## [To-do item]
Where the records below show a line containing "grey bowling pin [164,248,227,379]", start copying; end with the line containing "red can [705,413,761,499] -> none", and copy it too.

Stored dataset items
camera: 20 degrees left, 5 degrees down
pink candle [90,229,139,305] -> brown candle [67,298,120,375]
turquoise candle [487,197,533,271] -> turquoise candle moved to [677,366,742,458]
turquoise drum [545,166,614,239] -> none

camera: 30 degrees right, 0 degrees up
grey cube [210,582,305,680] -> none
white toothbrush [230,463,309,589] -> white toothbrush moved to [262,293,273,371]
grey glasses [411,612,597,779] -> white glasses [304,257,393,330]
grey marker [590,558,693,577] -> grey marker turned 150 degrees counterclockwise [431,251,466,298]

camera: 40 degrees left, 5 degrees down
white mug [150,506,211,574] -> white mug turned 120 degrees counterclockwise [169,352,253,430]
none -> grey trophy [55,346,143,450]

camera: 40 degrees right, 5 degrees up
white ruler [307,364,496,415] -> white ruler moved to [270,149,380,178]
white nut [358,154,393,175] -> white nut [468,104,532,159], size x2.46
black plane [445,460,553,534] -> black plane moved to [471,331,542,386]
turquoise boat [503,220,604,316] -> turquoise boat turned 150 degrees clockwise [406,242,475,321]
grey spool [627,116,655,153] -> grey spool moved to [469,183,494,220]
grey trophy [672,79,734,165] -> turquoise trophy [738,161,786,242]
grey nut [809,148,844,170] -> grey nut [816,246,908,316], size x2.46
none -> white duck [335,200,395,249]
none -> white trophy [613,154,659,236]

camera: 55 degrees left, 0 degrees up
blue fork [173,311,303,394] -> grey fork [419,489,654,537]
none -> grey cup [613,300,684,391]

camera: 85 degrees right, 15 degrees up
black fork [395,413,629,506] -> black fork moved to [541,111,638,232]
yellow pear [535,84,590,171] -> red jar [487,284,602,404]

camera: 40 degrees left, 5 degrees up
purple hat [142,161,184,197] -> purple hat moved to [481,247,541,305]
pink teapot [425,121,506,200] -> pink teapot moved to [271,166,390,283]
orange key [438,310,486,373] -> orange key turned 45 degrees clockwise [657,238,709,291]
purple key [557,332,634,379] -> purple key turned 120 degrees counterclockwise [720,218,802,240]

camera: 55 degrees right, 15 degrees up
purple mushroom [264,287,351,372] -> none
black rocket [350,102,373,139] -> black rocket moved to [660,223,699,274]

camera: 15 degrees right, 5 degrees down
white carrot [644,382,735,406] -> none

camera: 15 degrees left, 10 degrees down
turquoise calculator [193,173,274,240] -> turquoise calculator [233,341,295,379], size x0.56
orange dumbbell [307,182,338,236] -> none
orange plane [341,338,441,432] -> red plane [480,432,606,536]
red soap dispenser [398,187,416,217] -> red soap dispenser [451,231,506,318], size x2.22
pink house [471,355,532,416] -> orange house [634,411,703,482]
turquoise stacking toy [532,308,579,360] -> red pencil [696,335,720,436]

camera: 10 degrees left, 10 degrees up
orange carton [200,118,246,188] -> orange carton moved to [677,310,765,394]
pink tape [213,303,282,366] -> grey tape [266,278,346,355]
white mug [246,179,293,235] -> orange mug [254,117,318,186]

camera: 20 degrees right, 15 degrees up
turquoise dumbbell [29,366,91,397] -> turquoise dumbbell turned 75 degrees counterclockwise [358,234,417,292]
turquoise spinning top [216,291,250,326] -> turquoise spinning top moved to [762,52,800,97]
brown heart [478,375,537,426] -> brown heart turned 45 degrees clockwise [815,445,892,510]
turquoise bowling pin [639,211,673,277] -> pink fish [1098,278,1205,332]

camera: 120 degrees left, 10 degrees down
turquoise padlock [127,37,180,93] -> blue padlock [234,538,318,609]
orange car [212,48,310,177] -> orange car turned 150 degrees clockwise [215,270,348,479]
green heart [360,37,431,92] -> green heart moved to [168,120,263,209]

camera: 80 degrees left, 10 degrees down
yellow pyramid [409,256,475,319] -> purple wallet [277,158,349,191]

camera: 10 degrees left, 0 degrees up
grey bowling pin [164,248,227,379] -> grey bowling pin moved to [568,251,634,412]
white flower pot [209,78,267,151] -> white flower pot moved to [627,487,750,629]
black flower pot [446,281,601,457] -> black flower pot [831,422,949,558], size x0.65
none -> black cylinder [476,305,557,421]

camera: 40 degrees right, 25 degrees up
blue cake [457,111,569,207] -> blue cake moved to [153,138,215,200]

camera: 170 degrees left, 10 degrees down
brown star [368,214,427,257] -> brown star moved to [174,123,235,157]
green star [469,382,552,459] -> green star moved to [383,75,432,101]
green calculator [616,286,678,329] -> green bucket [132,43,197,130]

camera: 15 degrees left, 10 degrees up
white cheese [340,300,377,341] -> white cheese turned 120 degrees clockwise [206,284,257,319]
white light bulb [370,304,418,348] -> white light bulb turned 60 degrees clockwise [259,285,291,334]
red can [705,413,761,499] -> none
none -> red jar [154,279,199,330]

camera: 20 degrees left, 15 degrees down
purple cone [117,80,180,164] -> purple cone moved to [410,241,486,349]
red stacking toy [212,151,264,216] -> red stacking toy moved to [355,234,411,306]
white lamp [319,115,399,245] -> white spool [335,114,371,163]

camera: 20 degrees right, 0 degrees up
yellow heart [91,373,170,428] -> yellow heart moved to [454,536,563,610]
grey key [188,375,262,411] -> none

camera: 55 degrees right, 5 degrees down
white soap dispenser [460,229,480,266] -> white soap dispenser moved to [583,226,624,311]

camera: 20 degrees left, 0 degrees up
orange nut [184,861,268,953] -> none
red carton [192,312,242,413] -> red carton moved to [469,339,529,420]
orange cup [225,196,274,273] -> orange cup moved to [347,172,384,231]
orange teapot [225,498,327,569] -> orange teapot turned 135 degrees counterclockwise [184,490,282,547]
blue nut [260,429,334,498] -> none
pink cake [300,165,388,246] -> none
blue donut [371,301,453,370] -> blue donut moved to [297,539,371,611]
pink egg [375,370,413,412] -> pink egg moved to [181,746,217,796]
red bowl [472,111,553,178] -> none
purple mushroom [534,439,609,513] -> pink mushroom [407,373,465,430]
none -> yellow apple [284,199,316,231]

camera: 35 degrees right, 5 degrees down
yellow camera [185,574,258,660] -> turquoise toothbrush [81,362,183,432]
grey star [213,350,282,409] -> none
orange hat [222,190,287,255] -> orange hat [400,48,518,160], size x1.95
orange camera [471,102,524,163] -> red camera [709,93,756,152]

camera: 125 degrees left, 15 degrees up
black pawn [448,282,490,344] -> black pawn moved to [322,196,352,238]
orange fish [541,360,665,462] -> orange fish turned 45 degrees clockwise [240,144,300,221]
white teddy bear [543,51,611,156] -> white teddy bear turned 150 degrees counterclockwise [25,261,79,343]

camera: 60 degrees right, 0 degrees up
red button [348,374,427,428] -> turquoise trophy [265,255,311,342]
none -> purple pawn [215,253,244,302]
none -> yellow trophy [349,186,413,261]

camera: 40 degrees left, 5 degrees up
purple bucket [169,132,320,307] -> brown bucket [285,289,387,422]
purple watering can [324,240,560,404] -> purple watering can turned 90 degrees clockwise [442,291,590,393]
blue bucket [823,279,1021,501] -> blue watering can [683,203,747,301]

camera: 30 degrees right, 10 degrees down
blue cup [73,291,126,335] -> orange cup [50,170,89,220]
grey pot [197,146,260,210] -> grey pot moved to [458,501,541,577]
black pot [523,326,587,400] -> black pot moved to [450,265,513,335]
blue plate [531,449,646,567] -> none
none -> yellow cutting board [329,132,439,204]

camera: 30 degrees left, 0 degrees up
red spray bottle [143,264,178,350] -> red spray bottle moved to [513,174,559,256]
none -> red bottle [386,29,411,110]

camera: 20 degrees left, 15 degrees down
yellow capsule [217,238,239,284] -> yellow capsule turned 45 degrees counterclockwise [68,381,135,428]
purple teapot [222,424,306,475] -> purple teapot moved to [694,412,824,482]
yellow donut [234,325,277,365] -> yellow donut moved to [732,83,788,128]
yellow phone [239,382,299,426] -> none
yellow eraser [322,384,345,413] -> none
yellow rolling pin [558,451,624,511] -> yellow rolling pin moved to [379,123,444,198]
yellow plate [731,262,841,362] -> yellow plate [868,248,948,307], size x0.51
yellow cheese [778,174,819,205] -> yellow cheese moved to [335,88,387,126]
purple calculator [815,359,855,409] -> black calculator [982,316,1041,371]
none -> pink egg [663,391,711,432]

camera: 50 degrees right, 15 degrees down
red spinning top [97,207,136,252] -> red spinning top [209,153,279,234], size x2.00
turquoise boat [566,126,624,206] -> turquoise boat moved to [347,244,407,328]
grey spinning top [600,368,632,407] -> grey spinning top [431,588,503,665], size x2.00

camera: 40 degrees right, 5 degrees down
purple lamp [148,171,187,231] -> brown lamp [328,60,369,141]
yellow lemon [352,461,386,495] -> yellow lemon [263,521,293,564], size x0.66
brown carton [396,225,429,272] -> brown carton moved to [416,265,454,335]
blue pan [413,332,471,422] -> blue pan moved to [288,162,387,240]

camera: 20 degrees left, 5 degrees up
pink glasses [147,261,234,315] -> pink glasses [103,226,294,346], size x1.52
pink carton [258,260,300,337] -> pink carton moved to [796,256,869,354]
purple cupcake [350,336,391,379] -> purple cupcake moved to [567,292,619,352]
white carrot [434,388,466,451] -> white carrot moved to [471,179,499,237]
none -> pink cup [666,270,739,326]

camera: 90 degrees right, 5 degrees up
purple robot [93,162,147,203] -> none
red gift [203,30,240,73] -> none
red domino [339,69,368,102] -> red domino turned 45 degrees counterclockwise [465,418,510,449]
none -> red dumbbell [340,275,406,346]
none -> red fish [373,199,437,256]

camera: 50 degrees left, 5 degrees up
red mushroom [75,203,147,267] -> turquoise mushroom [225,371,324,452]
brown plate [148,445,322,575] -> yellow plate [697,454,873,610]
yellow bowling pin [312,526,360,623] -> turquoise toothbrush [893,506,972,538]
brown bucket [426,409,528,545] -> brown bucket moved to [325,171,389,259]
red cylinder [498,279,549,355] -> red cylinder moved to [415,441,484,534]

## [Solution to this exercise]
grey bowling pin [164,248,227,379] -> grey bowling pin moved to [568,251,634,412]
white flower pot [209,78,267,151] -> white flower pot moved to [627,487,750,629]
black flower pot [446,281,601,457] -> black flower pot [831,422,949,558], size x0.65
none -> black cylinder [476,305,557,421]

camera: 40 degrees right, 25 degrees up
blue cake [457,111,569,207] -> blue cake moved to [153,138,215,200]

camera: 170 degrees left, 10 degrees down
brown star [368,214,427,257] -> brown star moved to [174,123,235,157]
green star [469,382,552,459] -> green star moved to [383,75,432,101]
green calculator [616,286,678,329] -> green bucket [132,43,197,130]

camera: 15 degrees left, 10 degrees up
white cheese [340,300,377,341] -> white cheese turned 120 degrees clockwise [206,284,257,319]
white light bulb [370,304,418,348] -> white light bulb turned 60 degrees clockwise [259,285,291,334]
red can [705,413,761,499] -> none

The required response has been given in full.